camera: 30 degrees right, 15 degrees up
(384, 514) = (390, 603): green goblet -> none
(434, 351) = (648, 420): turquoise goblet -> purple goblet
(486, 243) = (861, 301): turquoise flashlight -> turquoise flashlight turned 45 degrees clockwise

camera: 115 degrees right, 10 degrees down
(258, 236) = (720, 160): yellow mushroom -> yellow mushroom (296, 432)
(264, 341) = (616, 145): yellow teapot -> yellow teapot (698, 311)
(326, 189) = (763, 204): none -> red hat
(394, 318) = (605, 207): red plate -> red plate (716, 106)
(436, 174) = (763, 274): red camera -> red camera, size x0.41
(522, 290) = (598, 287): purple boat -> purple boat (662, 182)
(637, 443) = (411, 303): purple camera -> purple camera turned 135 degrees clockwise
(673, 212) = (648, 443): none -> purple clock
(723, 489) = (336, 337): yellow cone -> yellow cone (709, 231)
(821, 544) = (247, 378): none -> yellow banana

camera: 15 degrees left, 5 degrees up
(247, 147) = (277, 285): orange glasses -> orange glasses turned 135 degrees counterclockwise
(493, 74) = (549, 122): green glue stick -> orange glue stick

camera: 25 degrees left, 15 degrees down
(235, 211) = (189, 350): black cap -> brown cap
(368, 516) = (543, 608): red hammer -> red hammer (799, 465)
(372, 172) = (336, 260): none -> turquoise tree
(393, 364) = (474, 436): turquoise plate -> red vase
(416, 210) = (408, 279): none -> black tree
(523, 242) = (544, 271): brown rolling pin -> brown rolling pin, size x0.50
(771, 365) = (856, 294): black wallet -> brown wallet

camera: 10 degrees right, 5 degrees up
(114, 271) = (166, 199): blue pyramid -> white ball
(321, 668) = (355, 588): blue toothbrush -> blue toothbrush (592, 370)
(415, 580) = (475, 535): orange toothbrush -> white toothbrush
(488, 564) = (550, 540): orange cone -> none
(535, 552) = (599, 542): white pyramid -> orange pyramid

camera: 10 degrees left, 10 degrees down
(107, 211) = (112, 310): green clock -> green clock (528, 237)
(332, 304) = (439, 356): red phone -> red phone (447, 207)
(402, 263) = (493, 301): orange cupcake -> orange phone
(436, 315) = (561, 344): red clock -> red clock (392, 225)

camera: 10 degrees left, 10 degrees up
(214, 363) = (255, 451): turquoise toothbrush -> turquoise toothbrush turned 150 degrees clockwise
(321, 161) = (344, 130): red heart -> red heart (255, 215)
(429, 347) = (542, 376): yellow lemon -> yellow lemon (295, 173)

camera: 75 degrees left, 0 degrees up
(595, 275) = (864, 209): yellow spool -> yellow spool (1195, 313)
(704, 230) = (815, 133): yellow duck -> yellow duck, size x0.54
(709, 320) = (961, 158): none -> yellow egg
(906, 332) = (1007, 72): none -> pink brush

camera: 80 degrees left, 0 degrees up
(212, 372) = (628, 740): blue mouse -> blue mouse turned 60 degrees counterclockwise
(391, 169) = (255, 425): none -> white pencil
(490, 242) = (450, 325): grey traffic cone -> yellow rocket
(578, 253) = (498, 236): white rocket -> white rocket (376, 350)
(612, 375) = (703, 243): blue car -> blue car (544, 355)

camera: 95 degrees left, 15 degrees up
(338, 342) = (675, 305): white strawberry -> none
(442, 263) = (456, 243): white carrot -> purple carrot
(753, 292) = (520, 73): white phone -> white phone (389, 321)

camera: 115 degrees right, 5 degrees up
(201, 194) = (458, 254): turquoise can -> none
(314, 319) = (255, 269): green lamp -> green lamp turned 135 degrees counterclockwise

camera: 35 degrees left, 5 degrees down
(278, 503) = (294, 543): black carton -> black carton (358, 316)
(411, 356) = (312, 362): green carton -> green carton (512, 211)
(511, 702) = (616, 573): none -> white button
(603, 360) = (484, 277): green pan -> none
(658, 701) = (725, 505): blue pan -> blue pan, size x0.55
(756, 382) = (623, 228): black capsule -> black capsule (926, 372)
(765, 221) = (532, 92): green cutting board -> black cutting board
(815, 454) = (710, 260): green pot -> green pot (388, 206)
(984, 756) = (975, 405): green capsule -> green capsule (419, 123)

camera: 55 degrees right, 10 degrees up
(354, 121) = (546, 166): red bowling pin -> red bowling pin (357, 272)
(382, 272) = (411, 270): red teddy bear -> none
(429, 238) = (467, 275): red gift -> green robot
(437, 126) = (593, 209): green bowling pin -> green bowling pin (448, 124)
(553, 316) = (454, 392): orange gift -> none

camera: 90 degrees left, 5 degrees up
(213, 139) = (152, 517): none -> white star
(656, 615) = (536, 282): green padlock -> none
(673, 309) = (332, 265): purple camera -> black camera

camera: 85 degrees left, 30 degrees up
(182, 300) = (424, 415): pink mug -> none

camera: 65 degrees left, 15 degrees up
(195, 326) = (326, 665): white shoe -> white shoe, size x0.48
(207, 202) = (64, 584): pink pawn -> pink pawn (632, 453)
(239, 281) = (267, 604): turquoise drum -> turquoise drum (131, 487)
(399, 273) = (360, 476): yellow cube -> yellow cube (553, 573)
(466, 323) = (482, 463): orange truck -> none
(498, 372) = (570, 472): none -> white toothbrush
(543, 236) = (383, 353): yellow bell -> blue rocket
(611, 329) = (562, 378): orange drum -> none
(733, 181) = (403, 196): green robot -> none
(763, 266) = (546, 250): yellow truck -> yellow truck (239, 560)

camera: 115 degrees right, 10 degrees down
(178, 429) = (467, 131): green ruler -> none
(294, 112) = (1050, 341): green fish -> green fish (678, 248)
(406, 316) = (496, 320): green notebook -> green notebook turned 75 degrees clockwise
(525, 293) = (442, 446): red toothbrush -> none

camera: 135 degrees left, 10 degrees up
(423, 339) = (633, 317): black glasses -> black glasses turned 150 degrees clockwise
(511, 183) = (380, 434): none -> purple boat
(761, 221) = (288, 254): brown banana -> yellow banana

Task directions
Print exactly the lines of the listing above starting at the line containing "(436, 174) = (763, 274): red" and ending at the line containing "camera: 15 degrees left, 5 degrees up", both included.

Exercise result
(436, 174) = (763, 274): red camera -> red camera, size x0.41
(522, 290) = (598, 287): purple boat -> purple boat (662, 182)
(637, 443) = (411, 303): purple camera -> purple camera turned 135 degrees clockwise
(673, 212) = (648, 443): none -> purple clock
(723, 489) = (336, 337): yellow cone -> yellow cone (709, 231)
(821, 544) = (247, 378): none -> yellow banana

camera: 15 degrees left, 5 degrees up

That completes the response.